### What you need to do:
Exactly retype the lines of the material from its first line to the line with "(796,155,840,221) = (777,144,877,274) x2.07", including both.
***** Dataset
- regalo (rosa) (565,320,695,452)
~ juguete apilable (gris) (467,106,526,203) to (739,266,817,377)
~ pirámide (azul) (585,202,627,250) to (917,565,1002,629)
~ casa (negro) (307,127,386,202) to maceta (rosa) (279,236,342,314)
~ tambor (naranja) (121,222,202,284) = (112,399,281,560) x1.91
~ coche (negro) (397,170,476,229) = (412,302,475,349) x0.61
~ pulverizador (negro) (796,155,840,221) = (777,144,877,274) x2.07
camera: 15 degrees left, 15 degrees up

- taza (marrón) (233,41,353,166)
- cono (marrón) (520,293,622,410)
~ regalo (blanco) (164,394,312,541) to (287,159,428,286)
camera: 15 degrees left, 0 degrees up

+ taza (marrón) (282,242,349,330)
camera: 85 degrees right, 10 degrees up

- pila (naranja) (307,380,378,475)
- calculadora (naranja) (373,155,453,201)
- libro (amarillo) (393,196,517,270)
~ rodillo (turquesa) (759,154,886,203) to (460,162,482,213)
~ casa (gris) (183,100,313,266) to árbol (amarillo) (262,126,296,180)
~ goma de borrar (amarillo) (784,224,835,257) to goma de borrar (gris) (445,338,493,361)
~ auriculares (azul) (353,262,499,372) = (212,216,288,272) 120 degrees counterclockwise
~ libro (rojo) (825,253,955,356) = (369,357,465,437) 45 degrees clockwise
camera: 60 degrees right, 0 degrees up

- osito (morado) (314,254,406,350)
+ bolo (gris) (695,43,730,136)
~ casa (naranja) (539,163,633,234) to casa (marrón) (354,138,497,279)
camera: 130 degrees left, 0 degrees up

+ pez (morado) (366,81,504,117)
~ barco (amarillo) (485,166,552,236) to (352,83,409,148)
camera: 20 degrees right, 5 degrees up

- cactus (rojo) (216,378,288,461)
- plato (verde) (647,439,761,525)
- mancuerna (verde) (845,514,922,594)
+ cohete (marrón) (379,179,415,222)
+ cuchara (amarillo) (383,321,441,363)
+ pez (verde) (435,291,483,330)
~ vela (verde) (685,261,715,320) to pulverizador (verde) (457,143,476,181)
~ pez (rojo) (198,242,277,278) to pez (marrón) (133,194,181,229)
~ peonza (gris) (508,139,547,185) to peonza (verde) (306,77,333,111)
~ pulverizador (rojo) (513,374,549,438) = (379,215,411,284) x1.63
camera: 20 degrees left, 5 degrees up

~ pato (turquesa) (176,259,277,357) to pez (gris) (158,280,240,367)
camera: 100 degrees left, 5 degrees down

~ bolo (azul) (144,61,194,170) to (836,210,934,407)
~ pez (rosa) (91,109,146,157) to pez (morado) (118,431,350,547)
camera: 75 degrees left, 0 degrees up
**********
### Your response:
- regalo (rosa) (565,320,695,452)
~ juguete apilable (gris) (467,106,526,203) to (739,266,817,377)
~ pirámide (azul) (585,202,627,250) to (917,565,1002,629)
~ casa (negro) (307,127,386,202) to maceta (rosa) (279,236,342,314)
~ tambor (naranja) (121,222,202,284) = (112,399,281,560) x1.91
~ coche (negro) (397,170,476,229) = (412,302,475,349) x0.61
~ pulverizador (negro) (796,155,840,221) = (777,144,877,274) x2.07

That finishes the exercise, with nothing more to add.